━━━ GIVEN INFORMATION
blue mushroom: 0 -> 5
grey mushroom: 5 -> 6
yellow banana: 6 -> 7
━━━━━━
━━━ GIVEN INFORMATION
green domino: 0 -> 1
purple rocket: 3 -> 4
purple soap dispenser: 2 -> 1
━━━━━━
| TRY IT |
Among the records above, a stretch begins at the line containing "green domino: 0 -> 1" and ends at the line containing "purple soap dispenser: 2 -> 1". Restate that stretch word for word, and nothing else.

| RESPONSE |
green domino: 0 -> 1
purple rocket: 3 -> 4
purple soap dispenser: 2 -> 1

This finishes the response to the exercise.